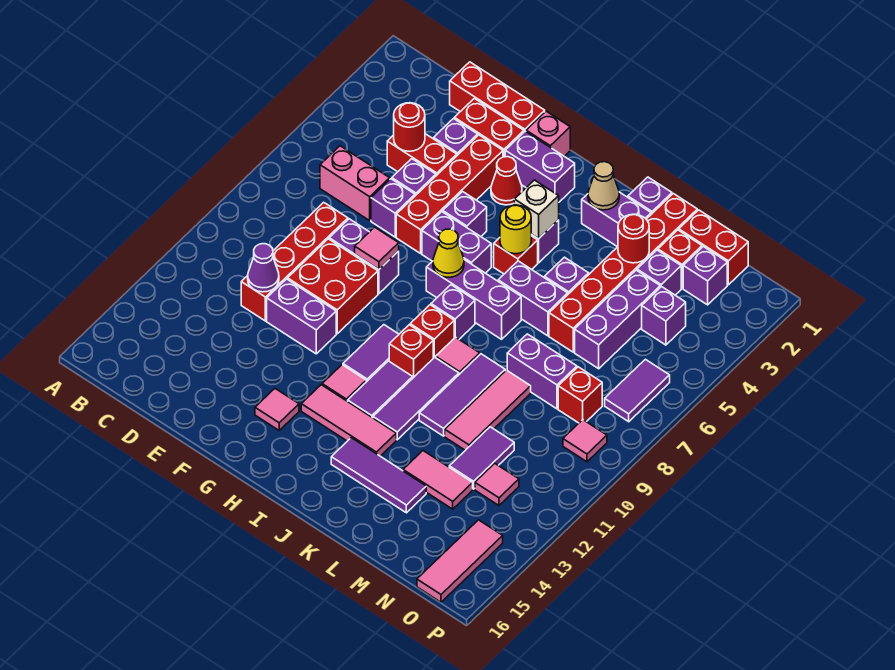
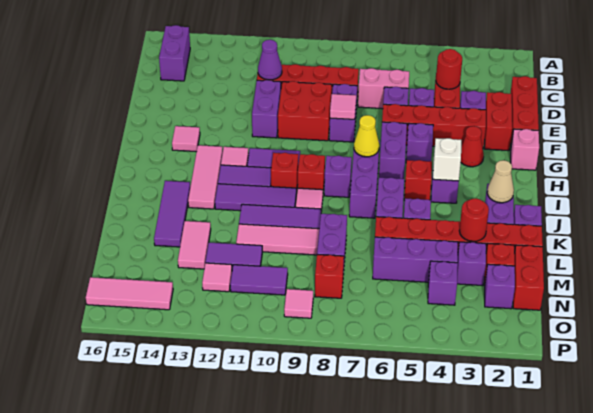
pink brick C6:D6 level 1 -> pink brick D6:D7 level 1
purple brick G2:H2 level 1 -> purple brick B15:C15 level 1
yellow round brick I5 level 2 -> none
purple tile O6:O7 level 1 -> purple tile N10:N11 level 1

● **Aim of the task**
The string "brick" marks the lines to copy; report each of them from the data above.

● **Result**
pink brick C6:D6 level 1 -> pink brick D6:D7 level 1
purple brick G2:H2 level 1 -> purple brick B15:C15 level 1
yellow round brick I5 level 2 -> none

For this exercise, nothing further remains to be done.